Object state change records:
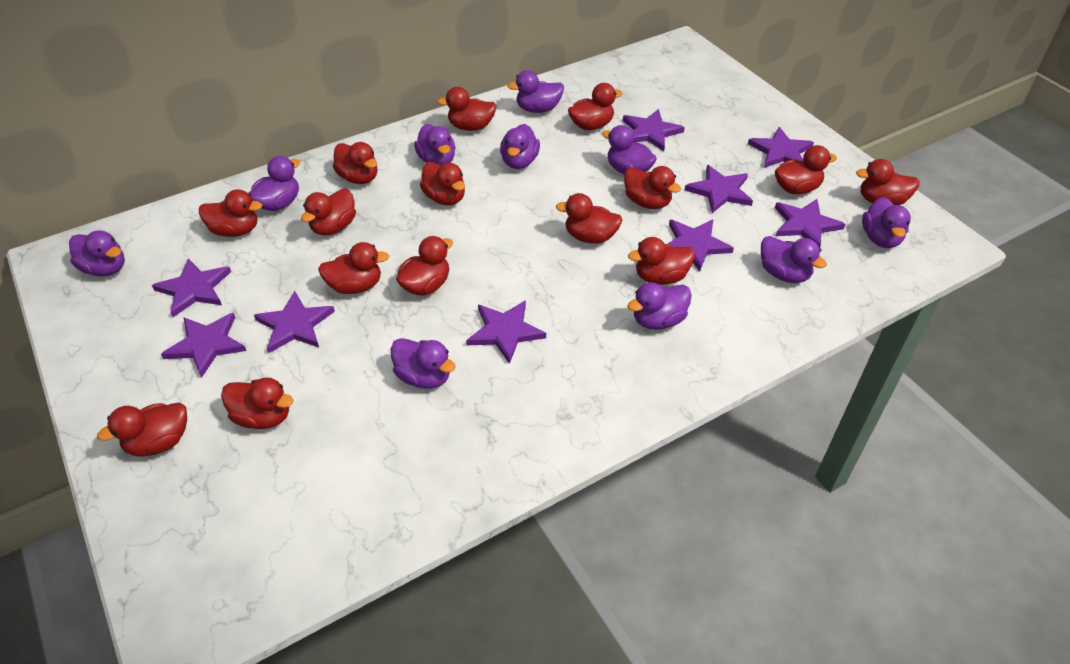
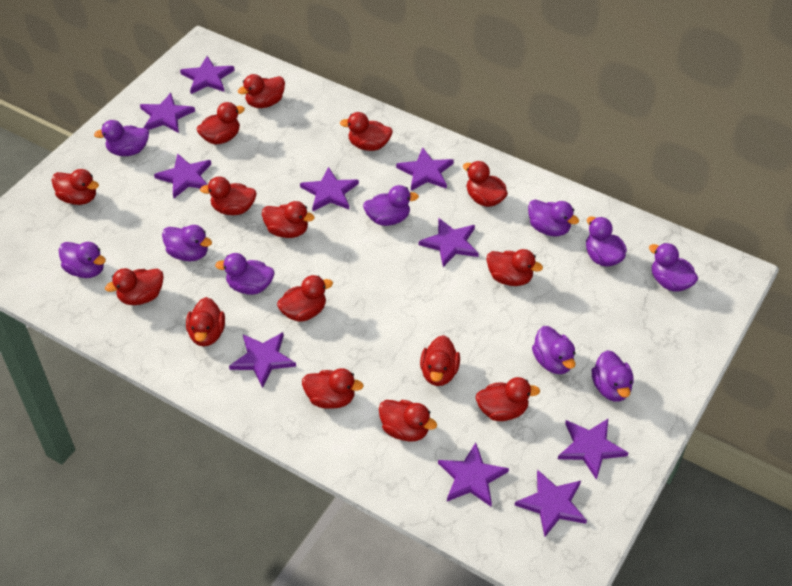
purple star: 9 -> 10

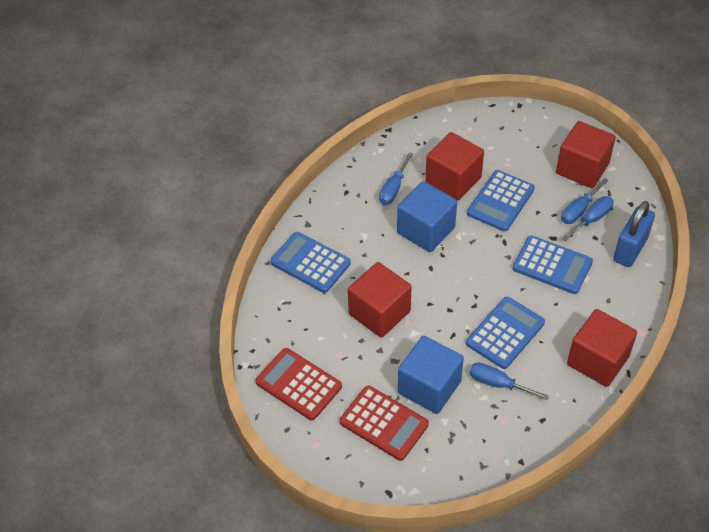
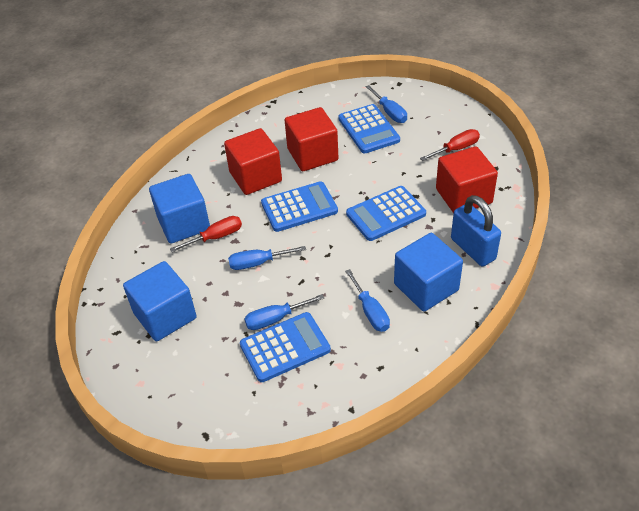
blue cube: 2 -> 3
red calculator: 2 -> 0
red cube: 4 -> 3
red screwdriver: 0 -> 2

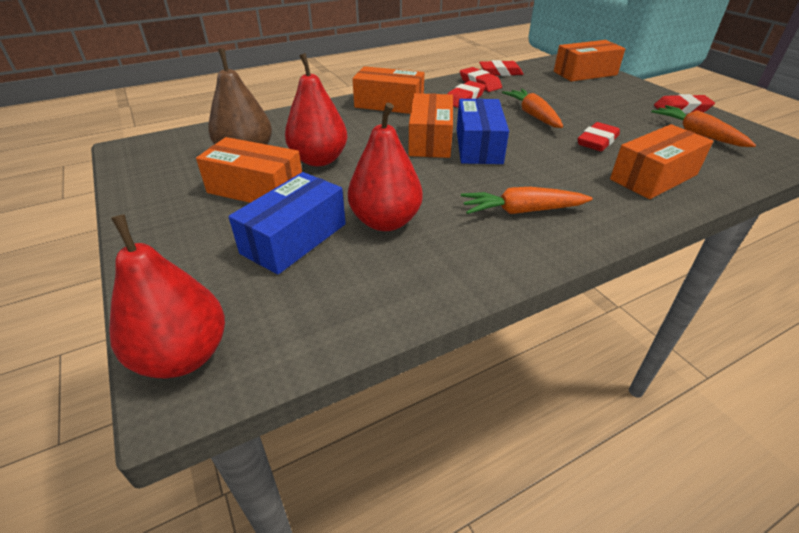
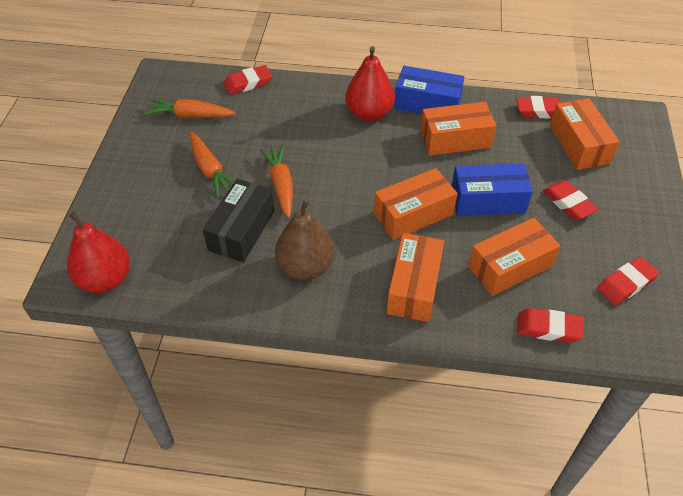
black box: 0 -> 1
red pear: 3 -> 2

■ How to complete this task ■
Your answer must be an exact copy of the lines above, from the line that contains "red cube: 4 -> 3" through the final line, with no pictures in it.

■ Solution ■
red cube: 4 -> 3
red screwdriver: 0 -> 2

black box: 0 -> 1
red pear: 3 -> 2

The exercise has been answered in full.